• [Exercise details] Please rename "hoodie" to "sweatshirt" in the lines starting at the one containing "Question: Does dark" and ending at the one containing "Question: Which object is the", and give those lines back with nothing else changed.

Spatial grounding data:

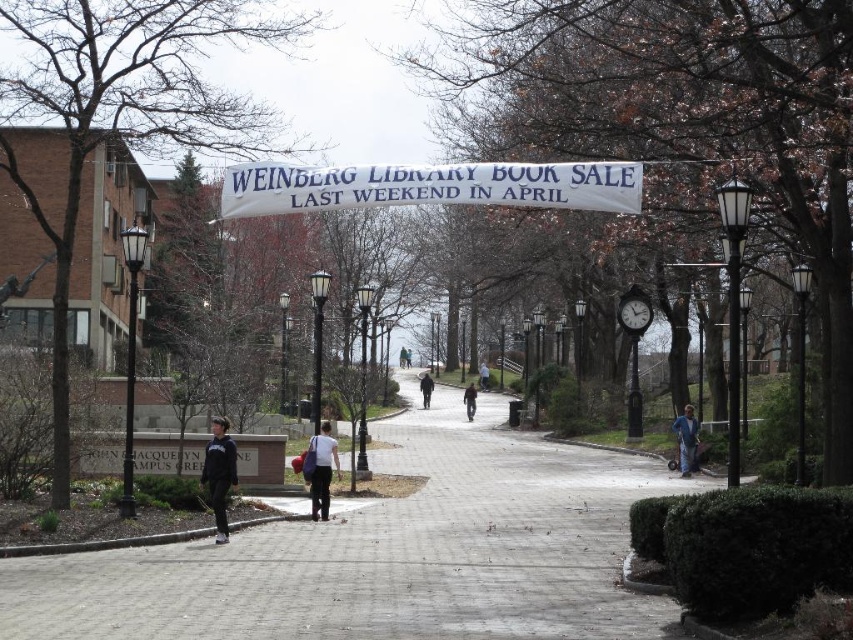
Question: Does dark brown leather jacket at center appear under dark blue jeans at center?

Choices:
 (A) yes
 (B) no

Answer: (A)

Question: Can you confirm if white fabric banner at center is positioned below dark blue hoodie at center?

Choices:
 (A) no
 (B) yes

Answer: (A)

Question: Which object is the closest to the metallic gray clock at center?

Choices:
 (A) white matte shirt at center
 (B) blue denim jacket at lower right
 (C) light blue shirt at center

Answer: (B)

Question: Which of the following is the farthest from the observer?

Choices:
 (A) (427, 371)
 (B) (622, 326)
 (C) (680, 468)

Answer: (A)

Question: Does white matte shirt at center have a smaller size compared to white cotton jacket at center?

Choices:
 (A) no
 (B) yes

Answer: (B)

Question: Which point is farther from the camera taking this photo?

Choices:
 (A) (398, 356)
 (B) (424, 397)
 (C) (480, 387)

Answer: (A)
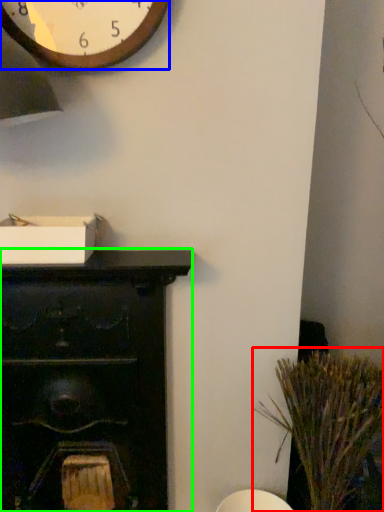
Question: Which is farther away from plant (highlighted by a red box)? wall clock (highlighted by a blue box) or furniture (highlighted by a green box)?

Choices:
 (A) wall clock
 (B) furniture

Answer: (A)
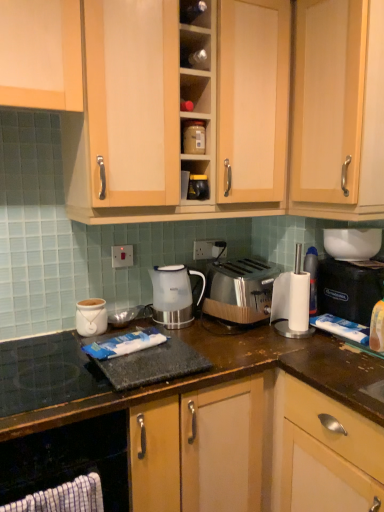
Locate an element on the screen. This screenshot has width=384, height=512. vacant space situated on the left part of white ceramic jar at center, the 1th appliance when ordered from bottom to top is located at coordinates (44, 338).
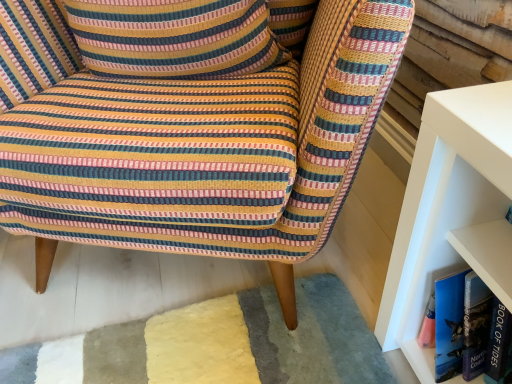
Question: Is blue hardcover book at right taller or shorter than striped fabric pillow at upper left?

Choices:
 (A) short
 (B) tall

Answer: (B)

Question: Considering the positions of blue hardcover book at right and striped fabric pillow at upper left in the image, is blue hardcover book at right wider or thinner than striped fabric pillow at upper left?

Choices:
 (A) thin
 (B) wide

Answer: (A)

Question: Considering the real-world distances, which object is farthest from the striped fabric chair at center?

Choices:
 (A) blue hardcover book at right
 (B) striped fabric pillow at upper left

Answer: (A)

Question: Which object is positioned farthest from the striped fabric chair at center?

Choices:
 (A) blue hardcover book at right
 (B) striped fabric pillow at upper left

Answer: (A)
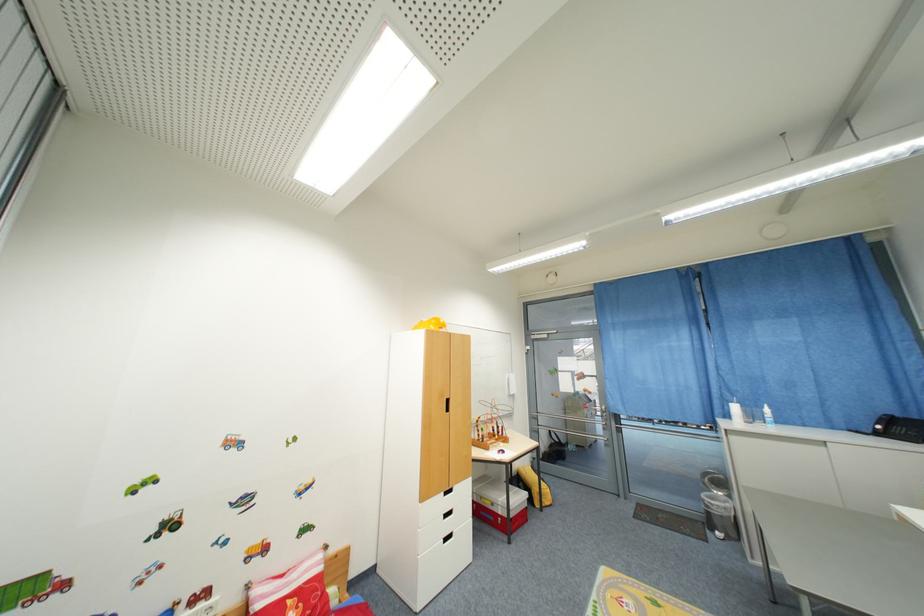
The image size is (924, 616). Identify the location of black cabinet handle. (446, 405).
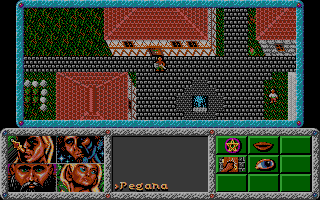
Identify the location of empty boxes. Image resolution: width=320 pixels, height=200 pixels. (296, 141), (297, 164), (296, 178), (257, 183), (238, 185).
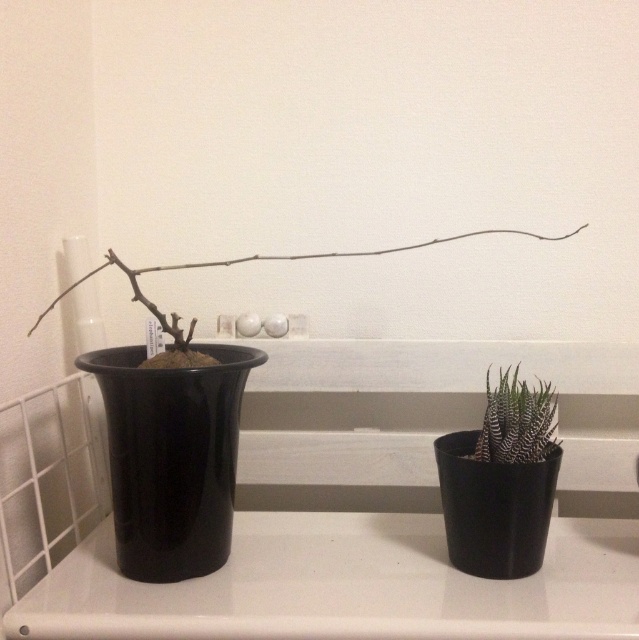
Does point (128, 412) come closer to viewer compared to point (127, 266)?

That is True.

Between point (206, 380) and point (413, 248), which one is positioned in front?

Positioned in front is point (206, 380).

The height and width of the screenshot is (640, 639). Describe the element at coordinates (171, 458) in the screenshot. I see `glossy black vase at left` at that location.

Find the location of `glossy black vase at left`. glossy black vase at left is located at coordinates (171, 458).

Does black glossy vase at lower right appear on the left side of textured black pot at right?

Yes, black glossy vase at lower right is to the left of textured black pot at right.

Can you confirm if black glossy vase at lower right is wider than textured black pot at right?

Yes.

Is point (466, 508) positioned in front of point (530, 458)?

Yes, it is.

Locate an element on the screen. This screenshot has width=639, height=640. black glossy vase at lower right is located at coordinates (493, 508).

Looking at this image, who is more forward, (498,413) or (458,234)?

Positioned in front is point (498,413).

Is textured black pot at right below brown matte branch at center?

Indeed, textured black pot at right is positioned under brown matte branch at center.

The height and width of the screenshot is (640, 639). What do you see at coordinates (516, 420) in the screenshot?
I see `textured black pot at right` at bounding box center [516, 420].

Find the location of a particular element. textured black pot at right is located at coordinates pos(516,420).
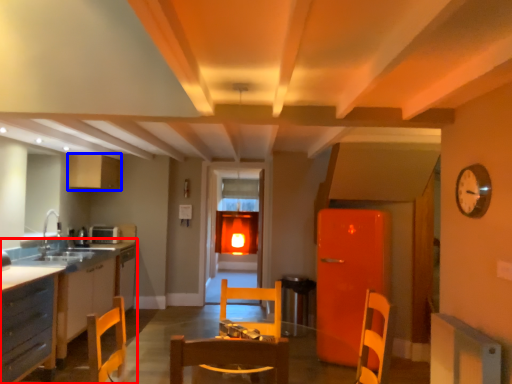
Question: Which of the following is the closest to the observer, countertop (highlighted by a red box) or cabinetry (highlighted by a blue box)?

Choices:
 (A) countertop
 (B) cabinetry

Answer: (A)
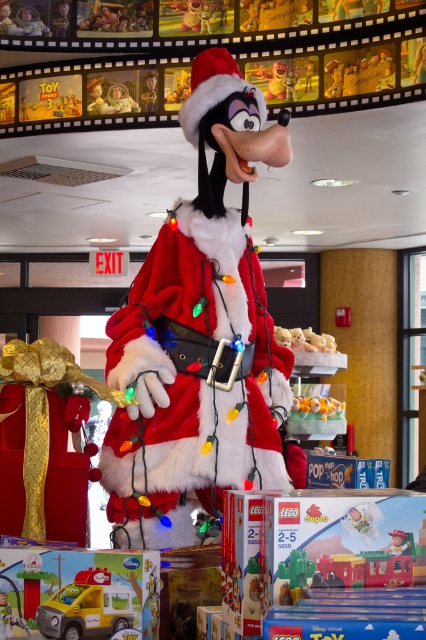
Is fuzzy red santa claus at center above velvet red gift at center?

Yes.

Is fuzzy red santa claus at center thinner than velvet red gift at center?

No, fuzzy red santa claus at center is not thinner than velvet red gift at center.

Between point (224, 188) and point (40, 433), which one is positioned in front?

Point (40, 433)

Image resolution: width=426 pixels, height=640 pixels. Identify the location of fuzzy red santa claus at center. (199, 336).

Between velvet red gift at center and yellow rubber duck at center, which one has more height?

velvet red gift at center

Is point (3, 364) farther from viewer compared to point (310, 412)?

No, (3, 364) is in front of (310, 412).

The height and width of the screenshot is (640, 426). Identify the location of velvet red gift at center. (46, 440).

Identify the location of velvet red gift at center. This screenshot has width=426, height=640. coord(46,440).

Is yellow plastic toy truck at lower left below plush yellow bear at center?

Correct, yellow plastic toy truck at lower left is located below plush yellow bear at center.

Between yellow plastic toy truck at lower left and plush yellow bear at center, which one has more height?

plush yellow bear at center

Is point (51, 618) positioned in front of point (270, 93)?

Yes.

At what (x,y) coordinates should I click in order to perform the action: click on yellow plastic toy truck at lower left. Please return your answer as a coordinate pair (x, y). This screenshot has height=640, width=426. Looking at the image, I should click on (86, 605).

...

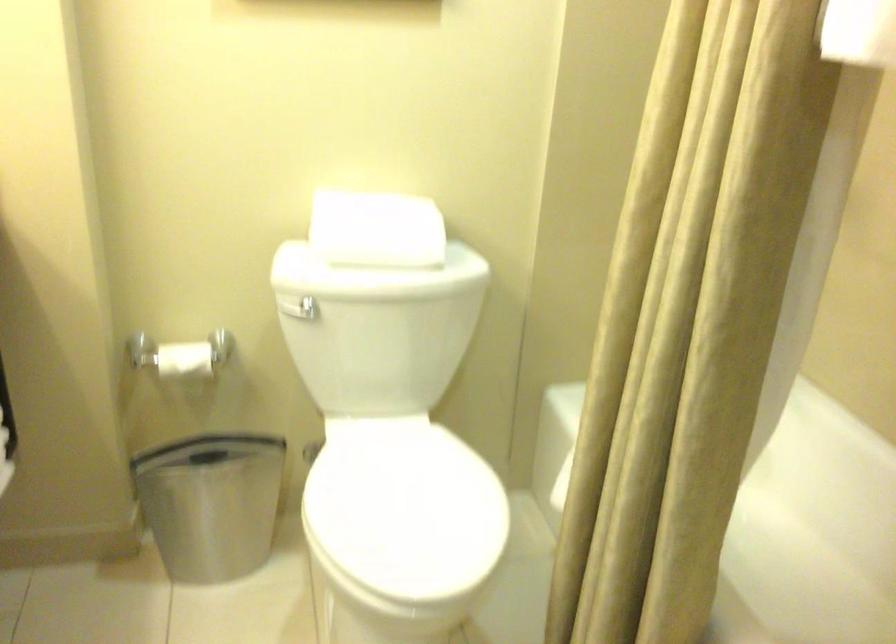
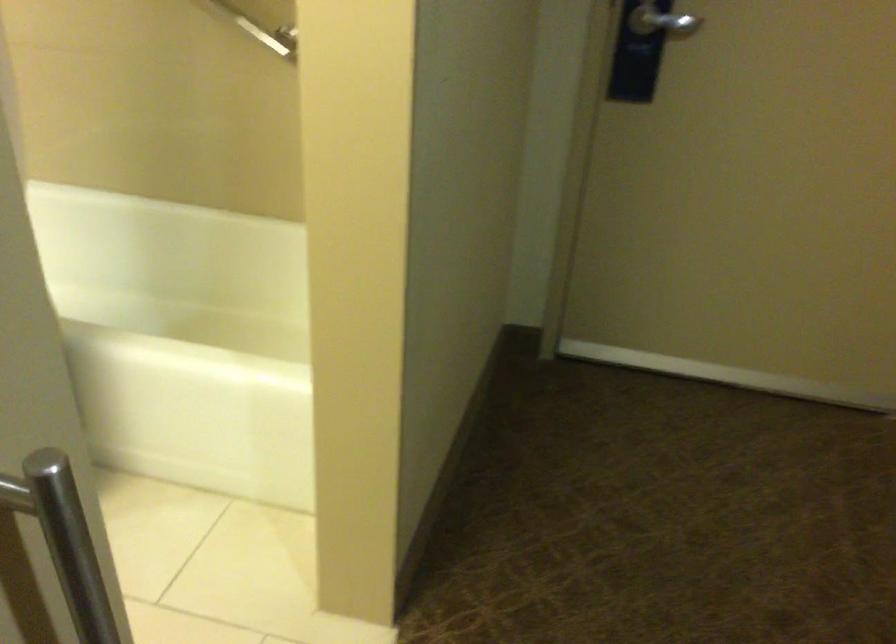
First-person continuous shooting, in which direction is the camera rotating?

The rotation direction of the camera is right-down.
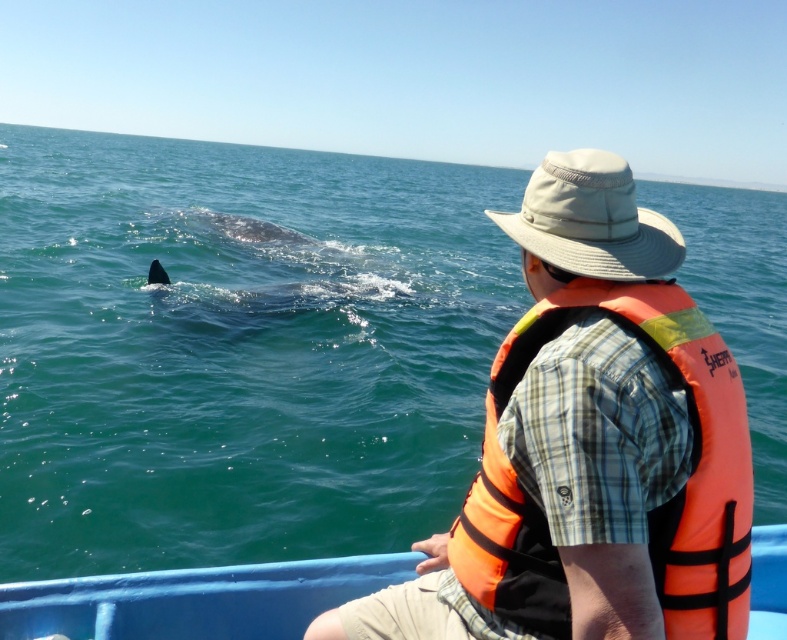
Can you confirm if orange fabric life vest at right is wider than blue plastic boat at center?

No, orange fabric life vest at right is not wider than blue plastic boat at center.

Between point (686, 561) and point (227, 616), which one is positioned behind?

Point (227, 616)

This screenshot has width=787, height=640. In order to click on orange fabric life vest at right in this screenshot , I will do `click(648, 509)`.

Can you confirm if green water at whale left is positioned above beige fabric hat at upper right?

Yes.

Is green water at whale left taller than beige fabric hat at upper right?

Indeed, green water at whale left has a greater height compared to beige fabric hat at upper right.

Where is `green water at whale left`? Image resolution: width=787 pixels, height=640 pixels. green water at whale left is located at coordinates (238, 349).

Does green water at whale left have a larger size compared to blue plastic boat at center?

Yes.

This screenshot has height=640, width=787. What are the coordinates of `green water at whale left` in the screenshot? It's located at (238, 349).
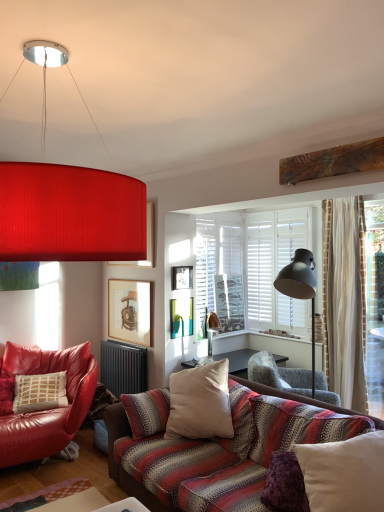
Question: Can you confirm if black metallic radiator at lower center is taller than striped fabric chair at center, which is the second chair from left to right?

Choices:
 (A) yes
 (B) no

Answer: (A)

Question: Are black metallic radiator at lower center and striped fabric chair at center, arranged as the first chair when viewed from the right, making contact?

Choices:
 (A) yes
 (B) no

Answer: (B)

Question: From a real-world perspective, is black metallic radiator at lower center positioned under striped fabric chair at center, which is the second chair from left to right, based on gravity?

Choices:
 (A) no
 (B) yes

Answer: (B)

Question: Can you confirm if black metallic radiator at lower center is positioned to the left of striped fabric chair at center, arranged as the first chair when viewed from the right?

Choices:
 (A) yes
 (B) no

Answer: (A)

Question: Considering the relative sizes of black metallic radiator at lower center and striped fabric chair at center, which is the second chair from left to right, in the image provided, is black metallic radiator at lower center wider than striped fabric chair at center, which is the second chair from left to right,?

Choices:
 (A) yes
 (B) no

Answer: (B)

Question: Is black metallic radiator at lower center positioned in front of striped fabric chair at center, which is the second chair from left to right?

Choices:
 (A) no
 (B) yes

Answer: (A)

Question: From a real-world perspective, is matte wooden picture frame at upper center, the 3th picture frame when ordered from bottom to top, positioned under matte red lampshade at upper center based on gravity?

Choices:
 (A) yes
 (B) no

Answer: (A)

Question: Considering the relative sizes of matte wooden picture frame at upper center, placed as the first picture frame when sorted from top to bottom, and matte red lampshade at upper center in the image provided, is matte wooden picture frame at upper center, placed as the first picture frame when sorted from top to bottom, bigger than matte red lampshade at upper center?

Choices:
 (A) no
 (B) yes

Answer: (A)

• [Exercise result]
Question: Does dark brown leather jacket at center appear under dark blue jeans at center?

Choices:
 (A) yes
 (B) no

Answer: (A)

Question: Can you confirm if white fabric banner at center is positioned below dark blue sweatshirt at center?

Choices:
 (A) no
 (B) yes

Answer: (A)

Question: Which object is the closest to the metallic gray clock at center?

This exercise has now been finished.